Dataset content:
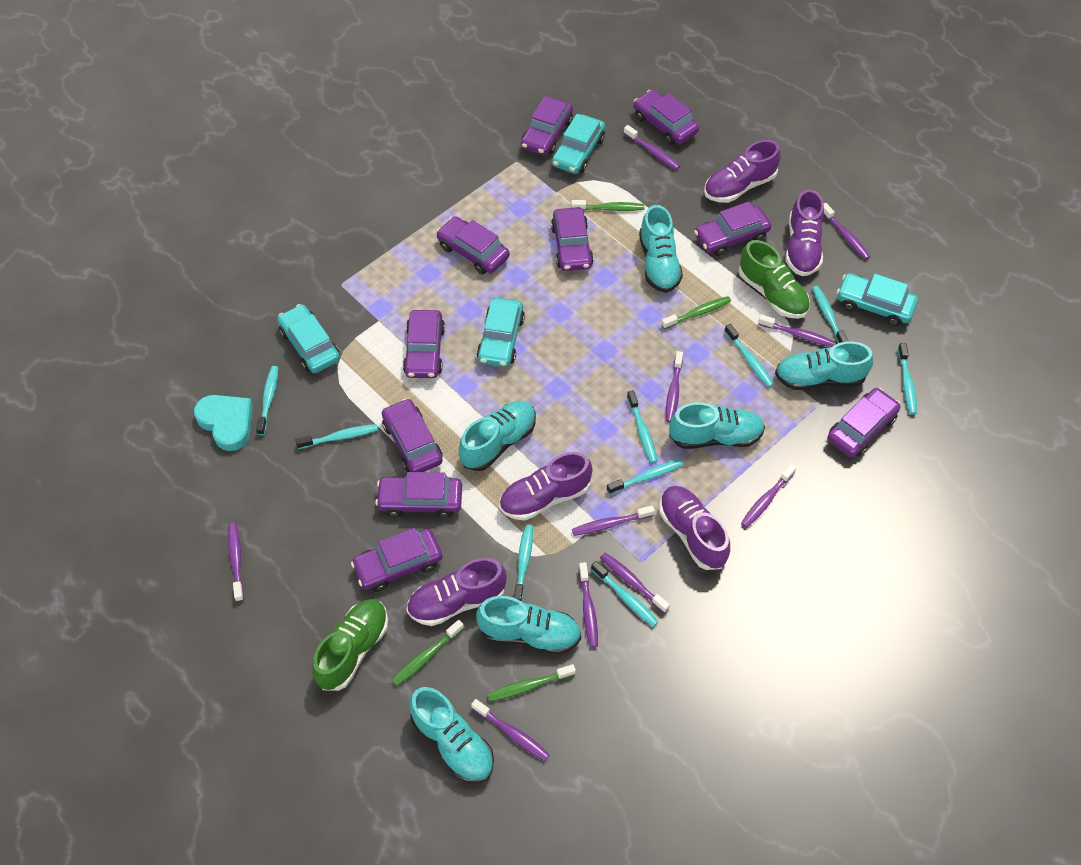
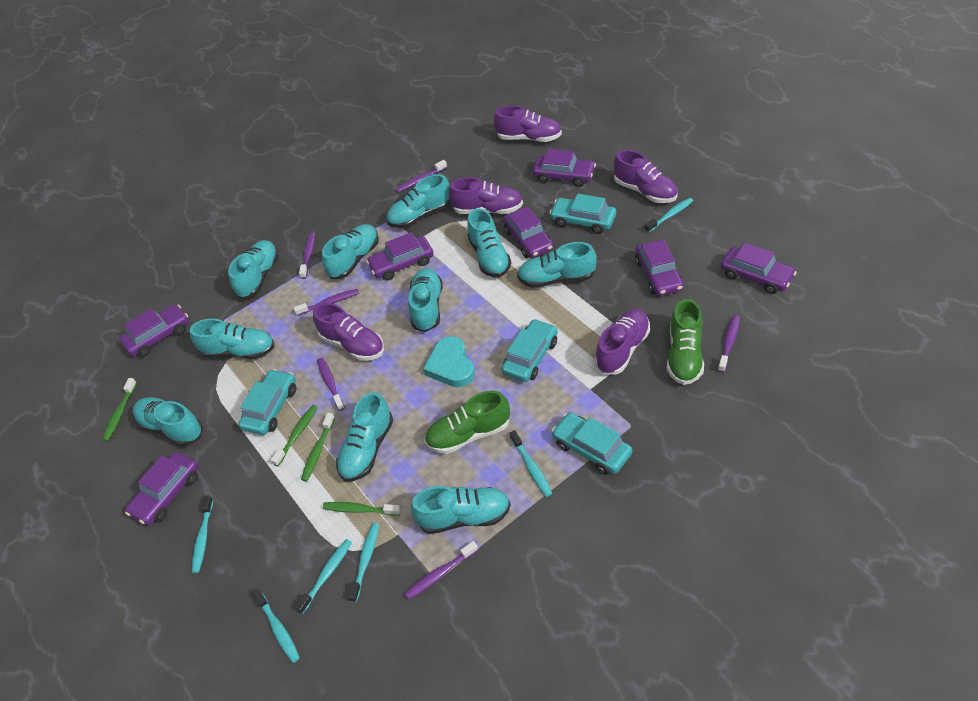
purple car: 10 -> 7
purple toothbrush: 10 -> 6
turquoise shoe: 6 -> 10
turquoise toothbrush: 9 -> 6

What needs to be done: Count every line of the listing that includes the word "purple", then give that count and no other words.

Written answer: 2